» **WHAT YOU WILL DO**: Copy each record below exactly, please, and leave its pictures out.

» **DATA IN THIS EXERCISE**:

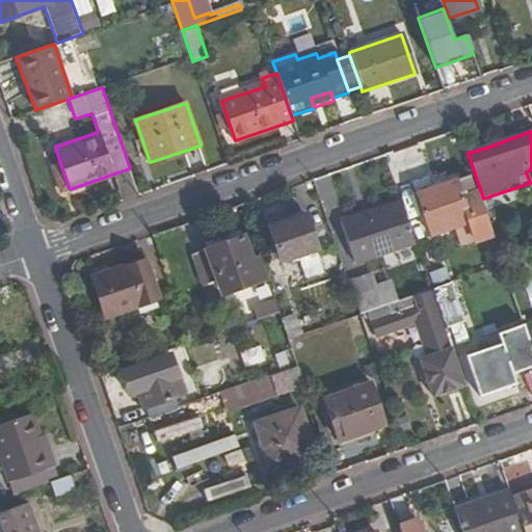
[(484,141),(486,148),(500,142),(498,137),(484,141)]
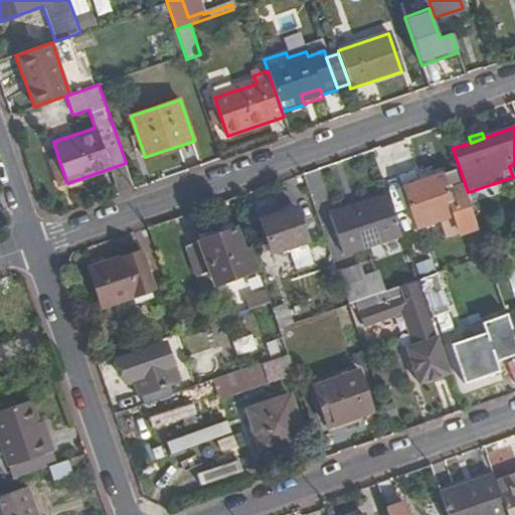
[(59,184),(66,181),(58,158),(51,160),(59,184)]
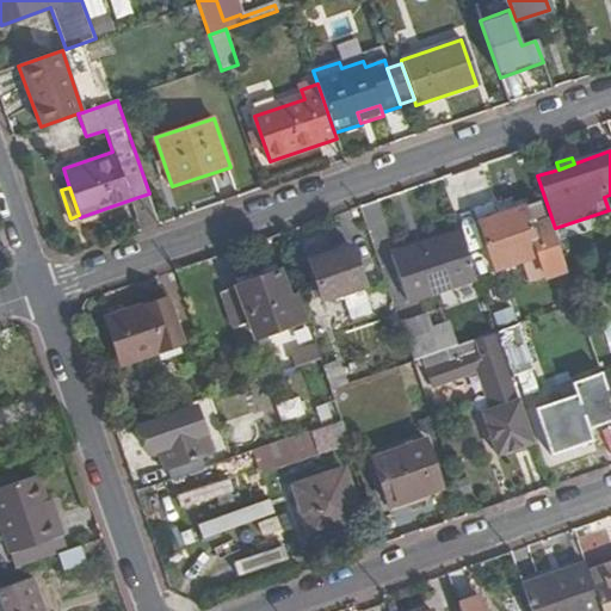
[(142,230),(160,224),(149,193),(131,199),(142,230)]
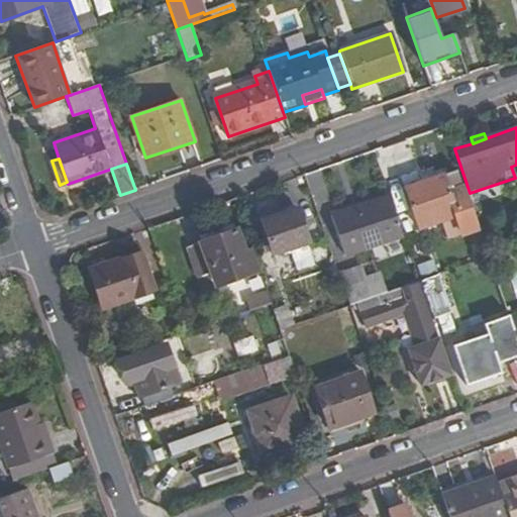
[(455,172),(434,179),(433,175),(422,178),(420,173),(402,179),(418,228),(441,221),(447,239),(478,229),(463,186),(460,187),(455,172)]
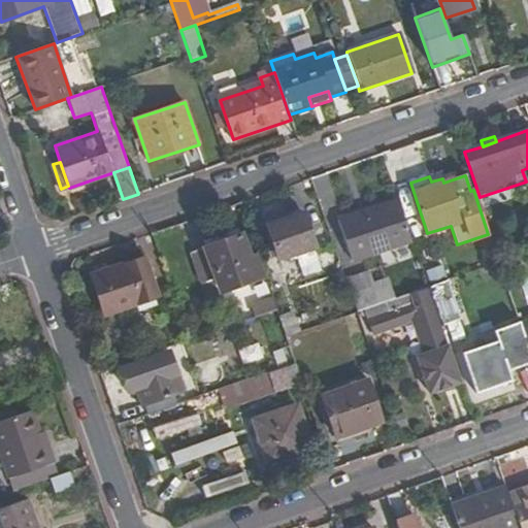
[(413,244),(398,204),(339,224),(354,264),(413,244)]
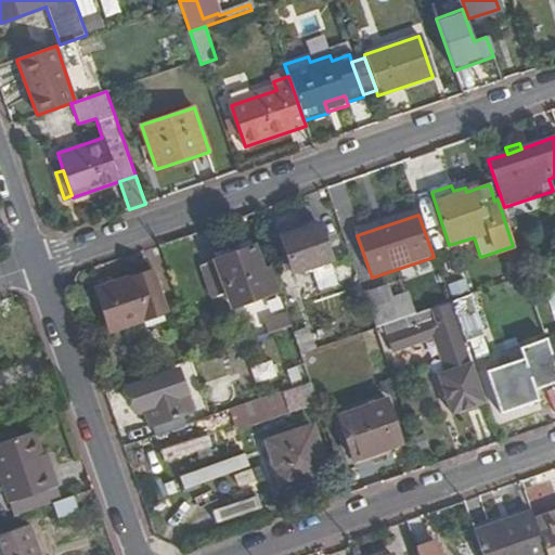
[(349,262),(334,220),(284,237),(292,257),(283,260),(286,271),(295,269),(296,271),(308,268),(310,274),(349,262)]
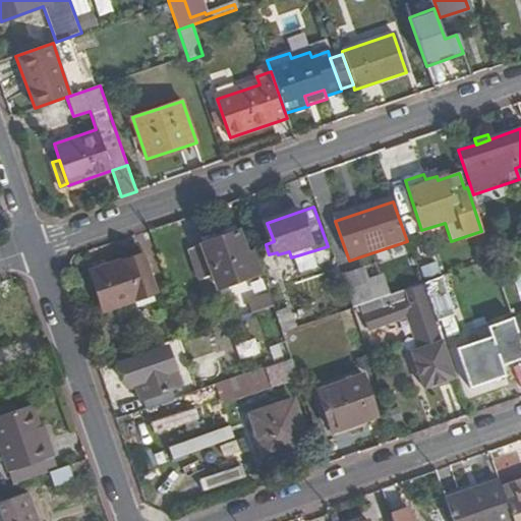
[(266,282),(255,252),(246,256),(238,232),(190,248),(201,281),(211,278),(215,290),(253,277),(256,285),(266,282)]
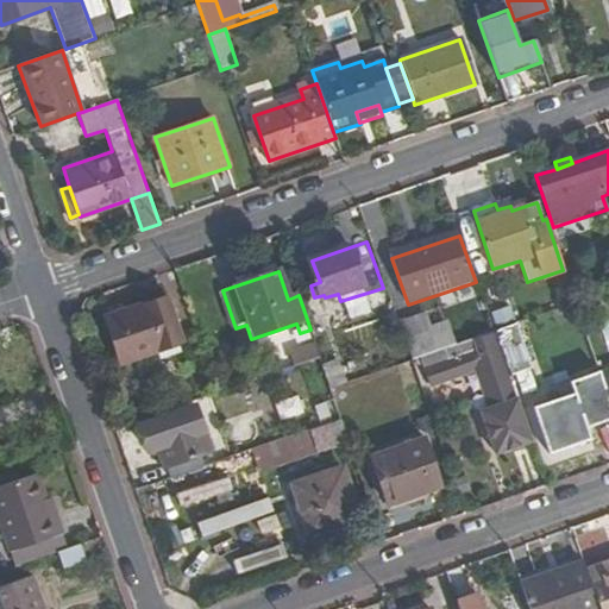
[(600,296),(608,293),(608,282),(590,289),(592,299),(600,296)]
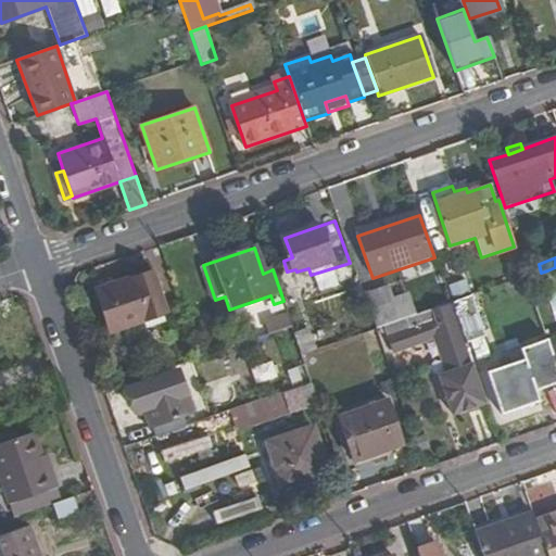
[(108,331),(166,312),(153,270),(95,290),(108,331)]
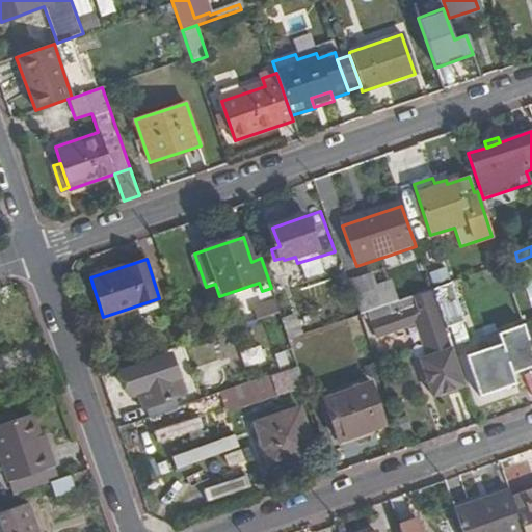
[(372,277),(349,286),(360,316),(369,313),(398,302),(392,284),(376,289),(372,277)]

» **EXERCISE RESULT**:
[(484,141),(486,148),(500,142),(498,137),(484,141)]
[(59,184),(66,181),(58,158),(51,160),(59,184)]
[(142,230),(160,224),(149,193),(131,199),(142,230)]
[(455,172),(434,179),(433,175),(422,178),(420,173),(402,179),(418,228),(441,221),(447,239),(478,229),(463,186),(460,187),(455,172)]
[(413,244),(398,204),(339,224),(354,264),(413,244)]
[(349,262),(334,220),(284,237),(292,257),(283,260),(286,271),(295,269),(296,271),(308,268),(310,274),(349,262)]
[(266,282),(255,252),(246,256),(238,232),(190,248),(201,281),(211,278),(215,290),(253,277),(256,285),(266,282)]
[(600,296),(608,293),(608,282),(590,289),(592,299),(600,296)]
[(108,331),(166,312),(153,270),(95,290),(108,331)]
[(372,277),(349,286),(360,316),(369,313),(398,302),(392,284),(376,289),(372,277)]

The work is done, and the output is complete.